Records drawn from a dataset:

○ ○ ○ ○ ○

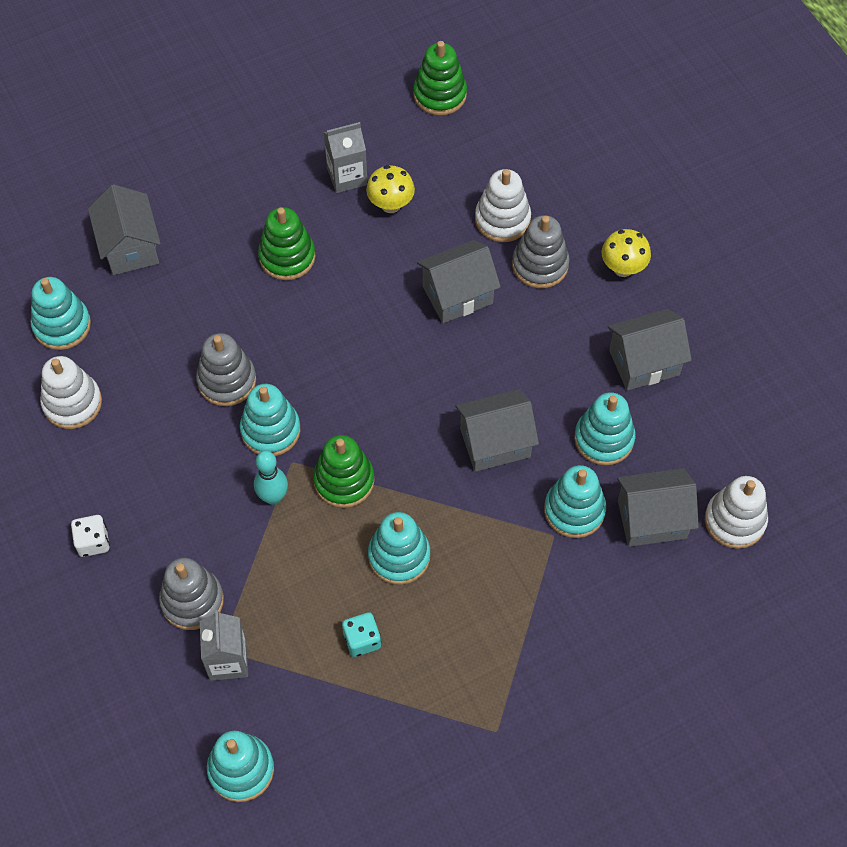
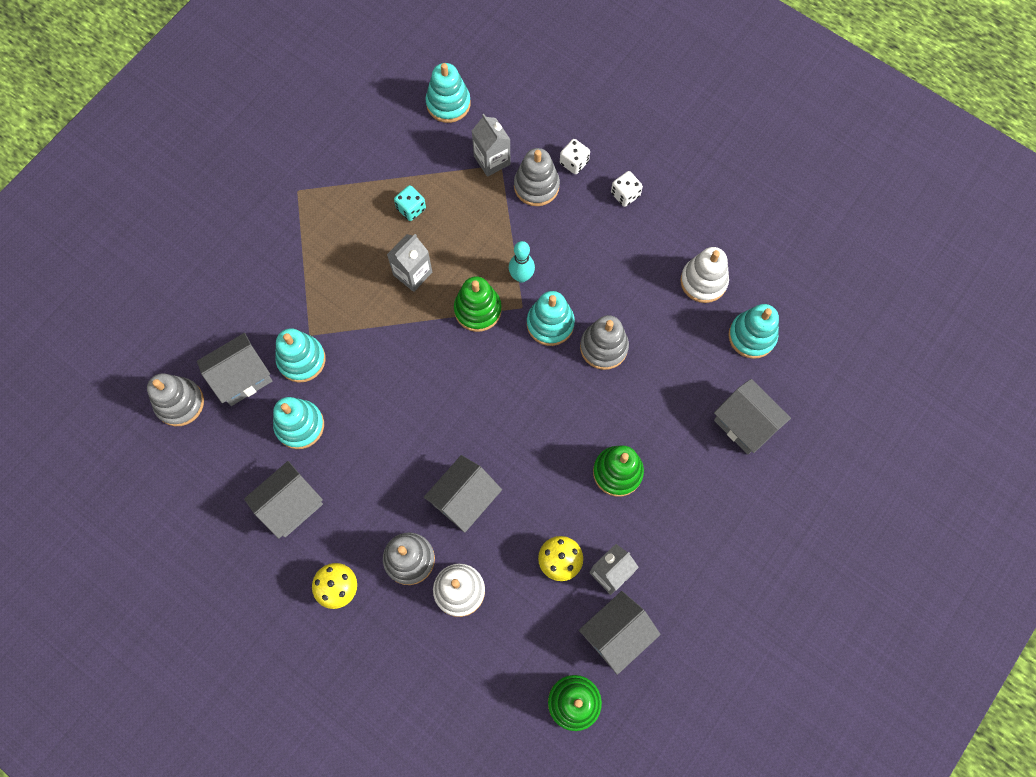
camera: 155 degrees right, 10 degrees up
(128, 611) = (574, 162): none -> white dice
(399, 556) = (412, 273): turquoise stacking toy -> grey carton
(495, 443) = (381, 386): grey house -> grey house (616, 634)
(735, 520) = (180, 403): white stacking toy -> grey stacking toy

○ ○ ○ ○ ○

● Task brief
Write out exactly those lines running from the line with "(128, 611) = (574, 162): none -> white dice" to the end of the data above, the first and last included.

● Output
(128, 611) = (574, 162): none -> white dice
(399, 556) = (412, 273): turquoise stacking toy -> grey carton
(495, 443) = (381, 386): grey house -> grey house (616, 634)
(735, 520) = (180, 403): white stacking toy -> grey stacking toy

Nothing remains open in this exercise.